(YOUR GOAL): Filter the records down to the lines that hold the word "capsule", and copy each of those lines.

(AVAILABLE DATA):
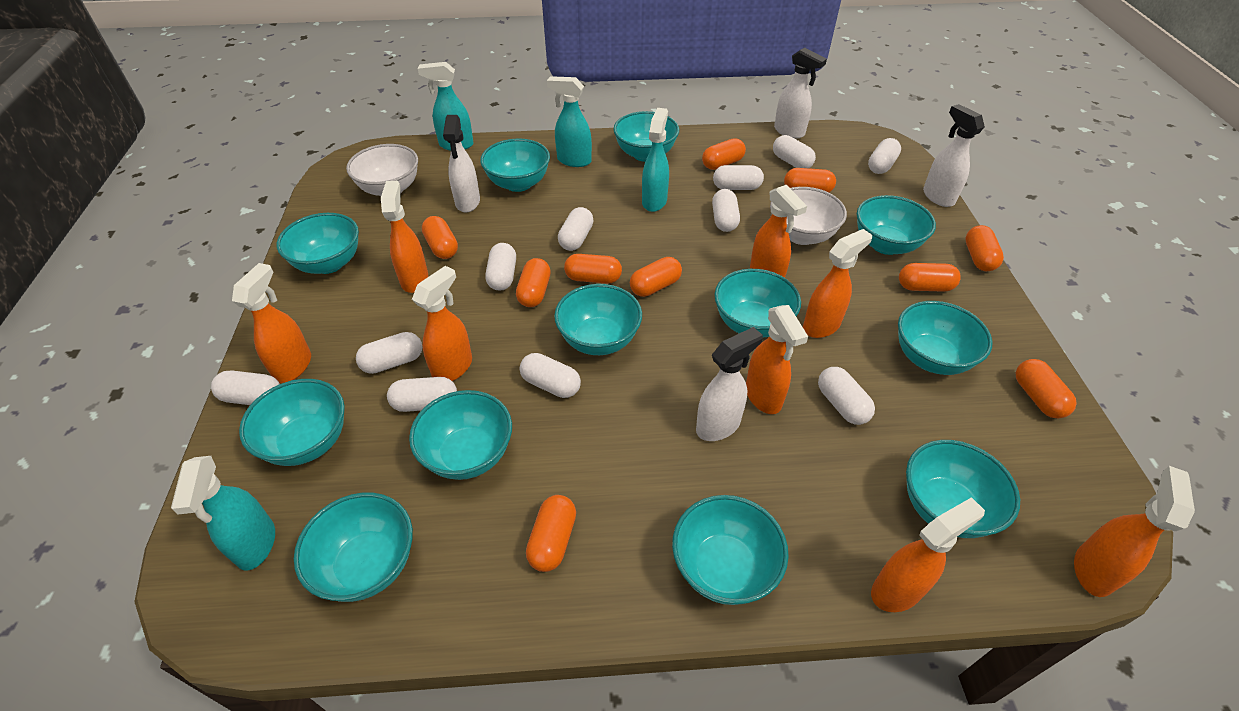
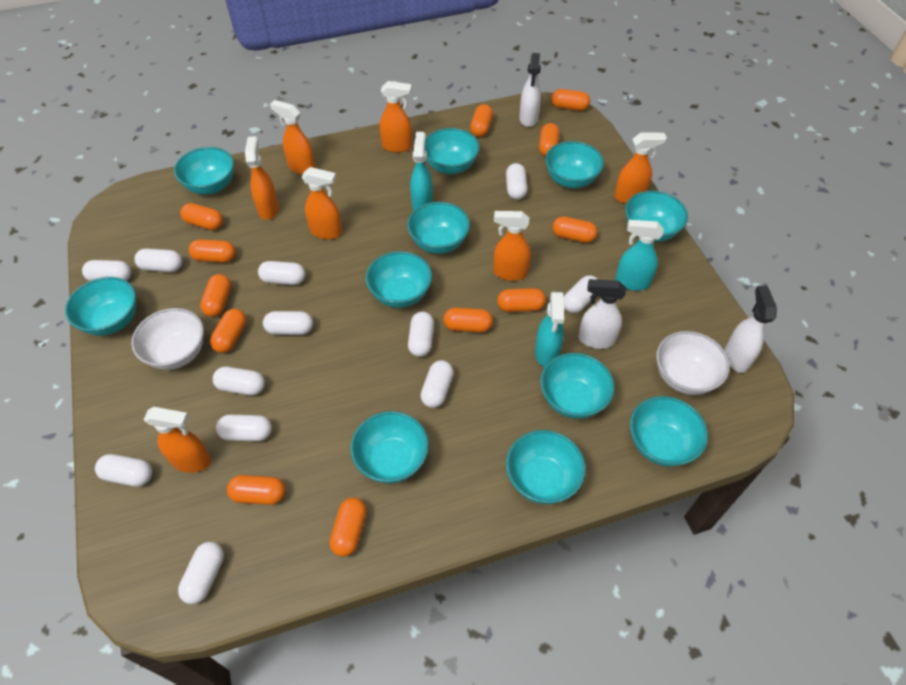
orange capsule: 10 -> 12
orange spray bottle: 8 -> 7
turquoise bowl: 12 -> 11
turquoise spray bottle: 4 -> 3
white capsule: 11 -> 12
white spray bottle: 4 -> 3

(RESULT):
orange capsule: 10 -> 12
white capsule: 11 -> 12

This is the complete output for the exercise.